▶ Listed records
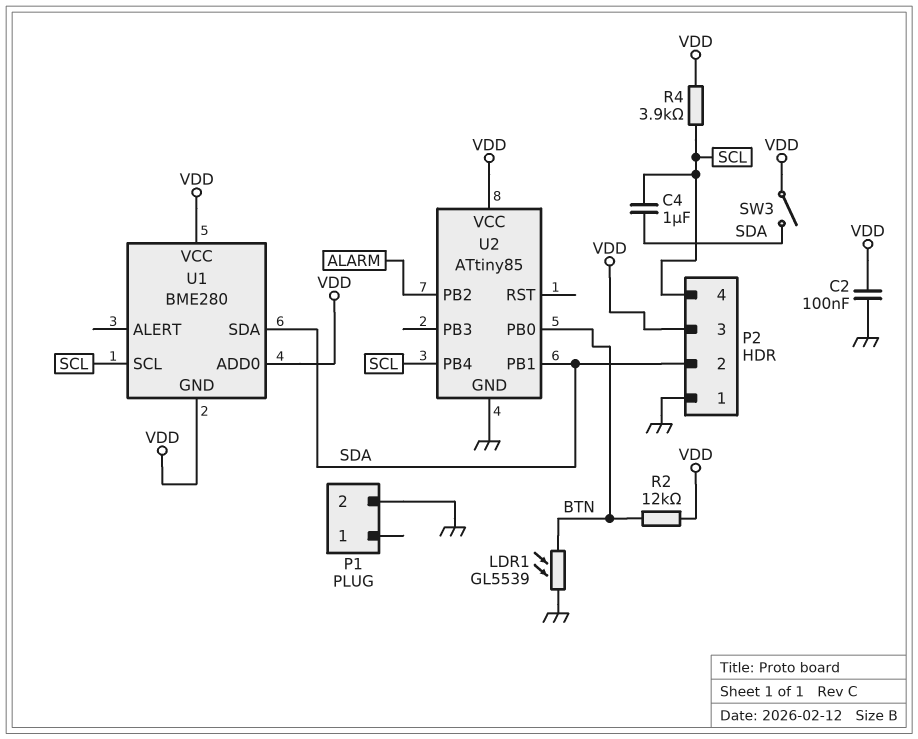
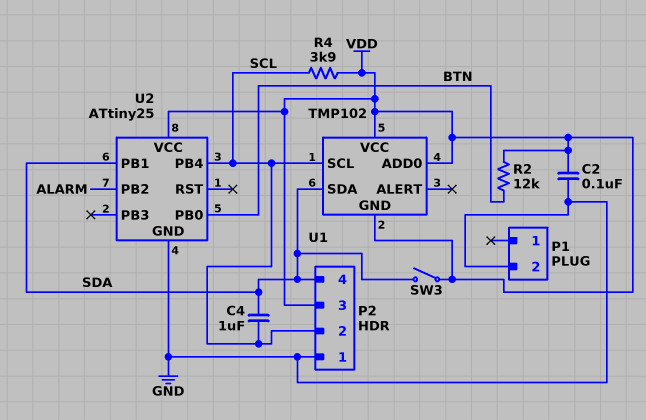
LDR1: GL5539 (BTN, GND) -> none
P2 pin 2: SDA -> SCL
P2 pin 4: SCL -> SDA
U1: BME280 -> TMP102
U2: ATtiny85 -> ATtiny25

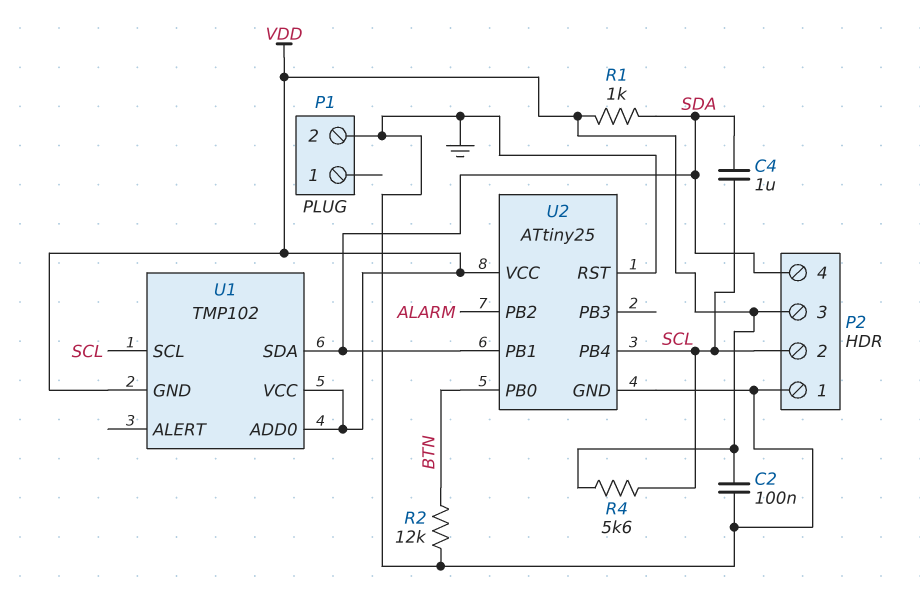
R1: none -> 1k (SDA, VDD)
R2: 12k (BTN, VDD) -> 12k (BTN, GND)
R4: 3.9k (SCL, VDD) -> 5.6k (SCL, VDD)
SW3: switch (SDA, VDD) -> none
U2 pin RST: none -> GND

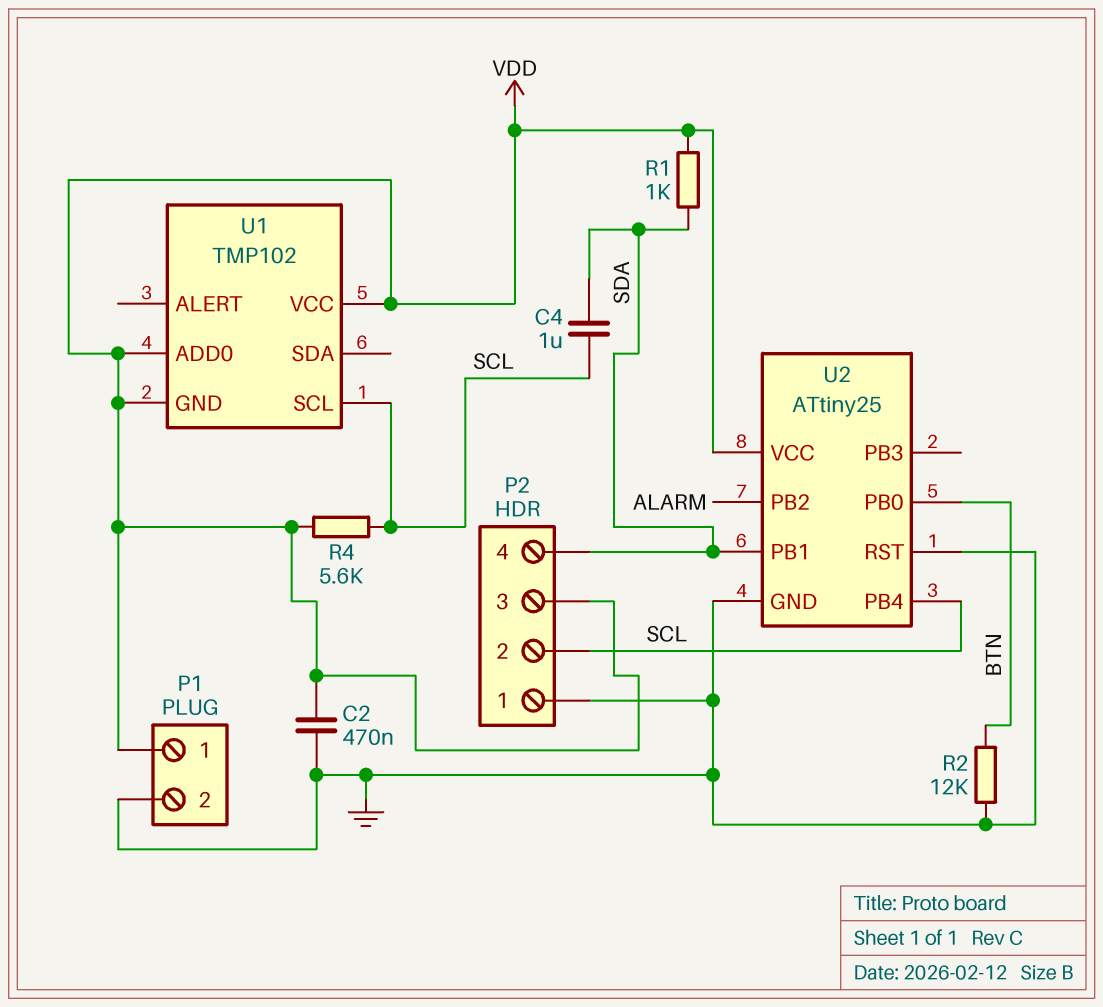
C2: 100nF (GND, VDD) -> 470nF (GND, VDD)
P1 pin 1: none -> VDD
U1 pin SDA: SDA -> none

▶ Task objective
Write out the data again word for word, minus any images.

▶ Result of the task
LDR1: GL5539 (BTN, GND) -> none
P2 pin 2: SDA -> SCL
P2 pin 4: SCL -> SDA
U1: BME280 -> TMP102
U2: ATtiny85 -> ATtiny25

R1: none -> 1k (SDA, VDD)
R2: 12k (BTN, VDD) -> 12k (BTN, GND)
R4: 3.9k (SCL, VDD) -> 5.6k (SCL, VDD)
SW3: switch (SDA, VDD) -> none
U2 pin RST: none -> GND

C2: 100nF (GND, VDD) -> 470nF (GND, VDD)
P1 pin 1: none -> VDD
U1 pin SDA: SDA -> none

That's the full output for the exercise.